━━ Exercise materials ━━

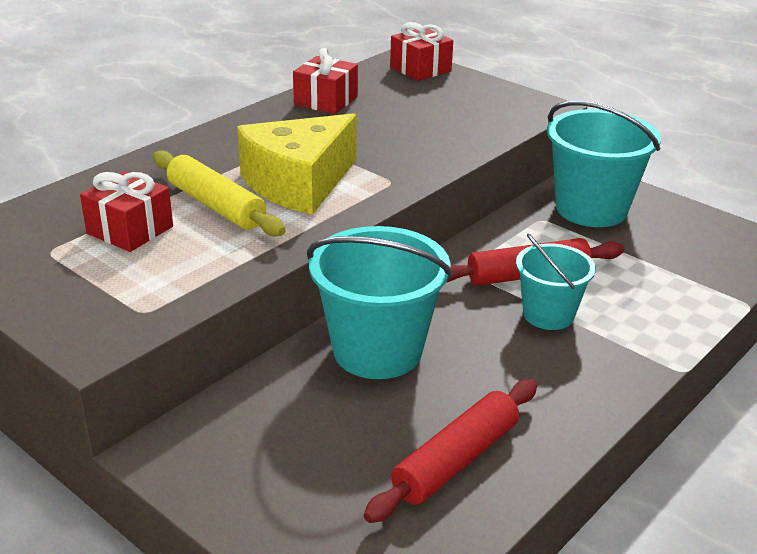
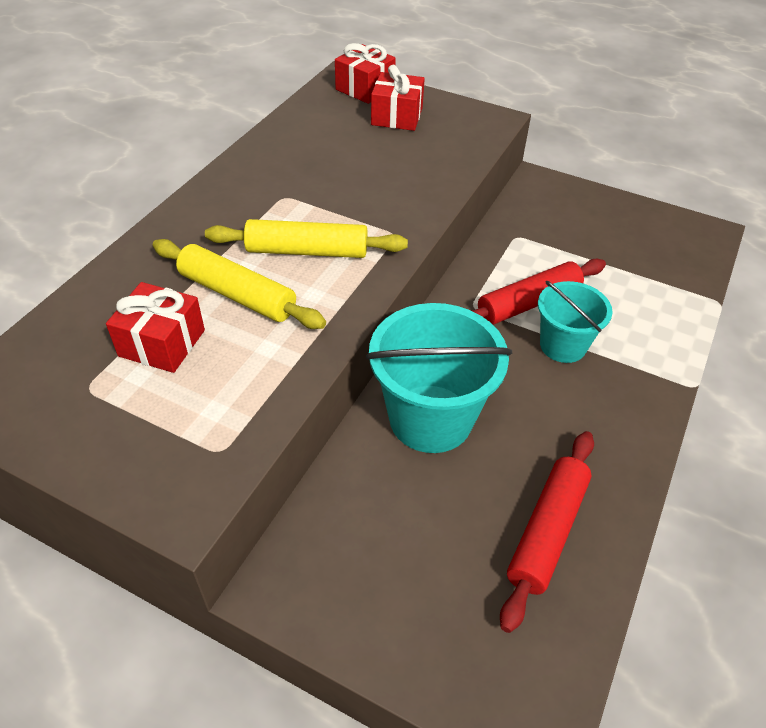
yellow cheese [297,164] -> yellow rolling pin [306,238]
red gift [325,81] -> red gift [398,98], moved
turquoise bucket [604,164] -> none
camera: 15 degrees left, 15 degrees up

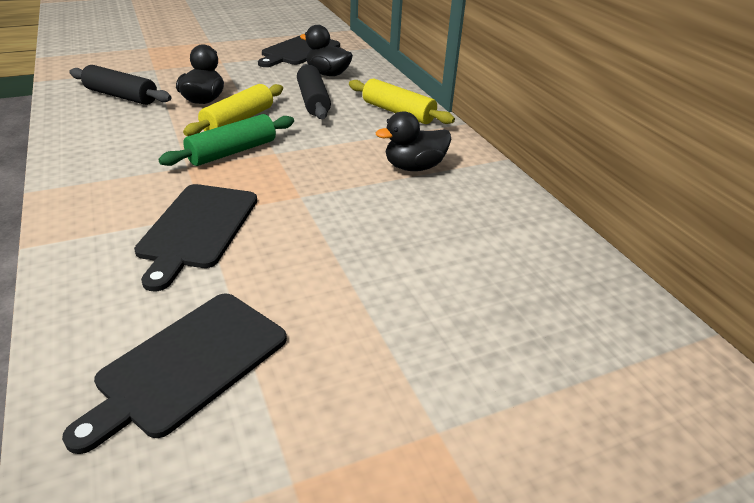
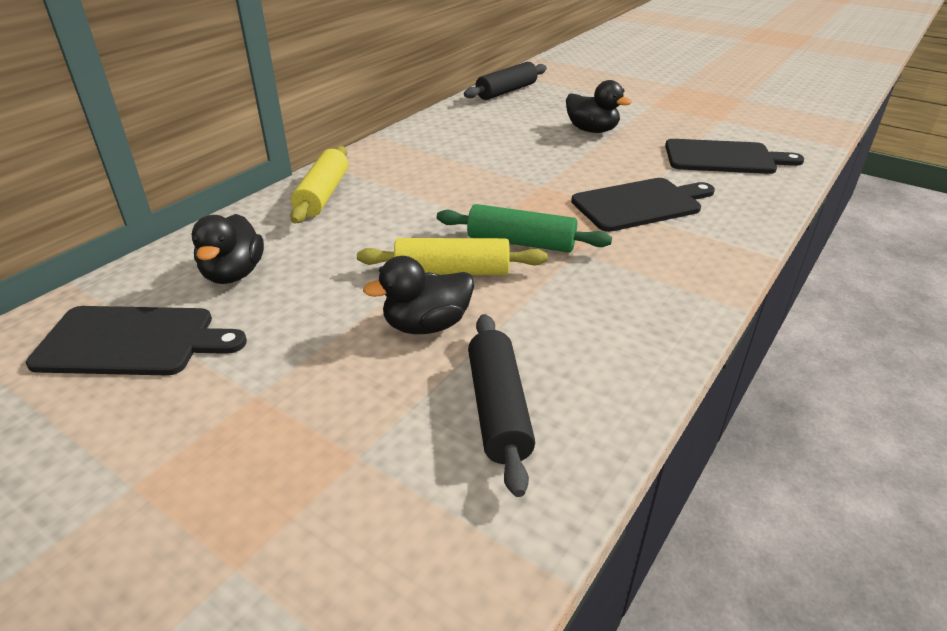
black rolling pin [314,91] -> black rolling pin [505,81], moved
black duck [413,141] -> black duck [599,106], moved
camera: 120 degrees left, 0 degrees up

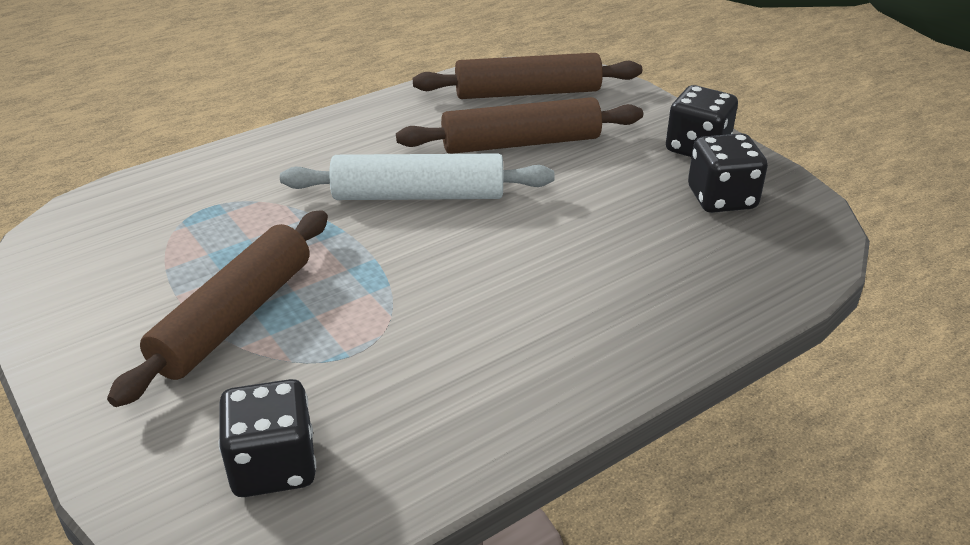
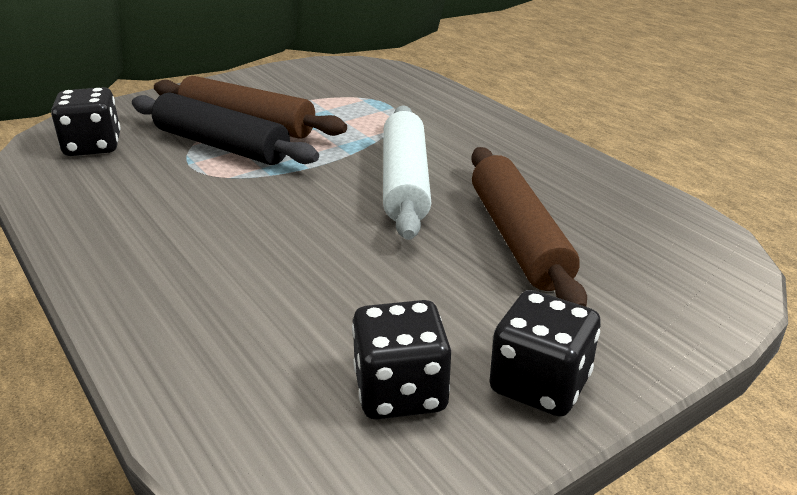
none -> black rolling pin [225,128]
brown rolling pin [527,76] -> none
camera: 90 degrees right, 5 degrees down

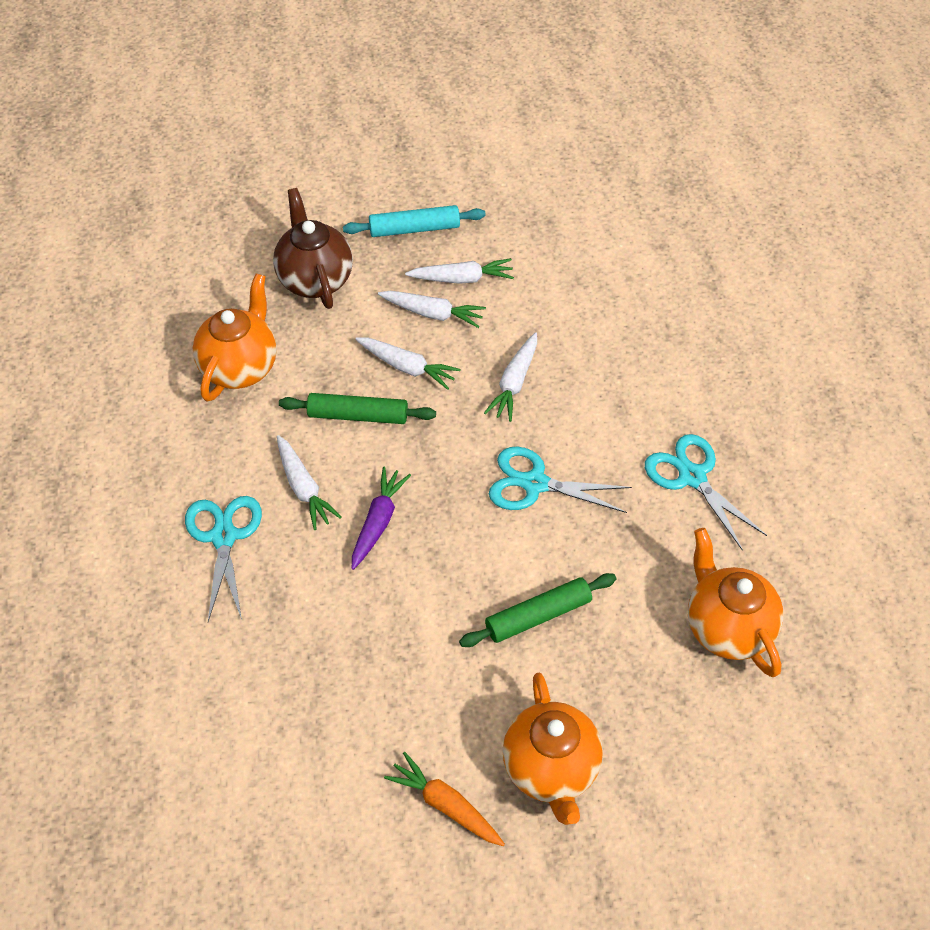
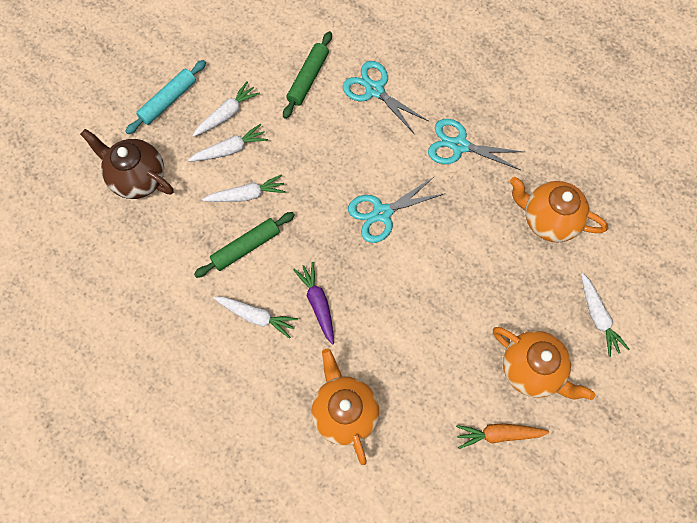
green rolling pin [537,610] -> green rolling pin [307,75], moved
orange teapot [235,338] -> orange teapot [345,407], moved
turquoise scissors [223,559] -> turquoise scissors [385,97], moved
white carrot [510,377] -> white carrot [605,315], moved
camera: 40 degrees left, 15 degrees up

━━━

Only exact copies are wanted here. Write out the lines from the one containing "red gift [325,81] -> red gift [398,98], moved" through the end of the material and no others, omitting all pictures.

red gift [325,81] -> red gift [398,98], moved
turquoise bucket [604,164] -> none
camera: 15 degrees left, 15 degrees up

black rolling pin [314,91] -> black rolling pin [505,81], moved
black duck [413,141] -> black duck [599,106], moved
camera: 120 degrees left, 0 degrees up

none -> black rolling pin [225,128]
brown rolling pin [527,76] -> none
camera: 90 degrees right, 5 degrees down

green rolling pin [537,610] -> green rolling pin [307,75], moved
orange teapot [235,338] -> orange teapot [345,407], moved
turquoise scissors [223,559] -> turquoise scissors [385,97], moved
white carrot [510,377] -> white carrot [605,315], moved
camera: 40 degrees left, 15 degrees up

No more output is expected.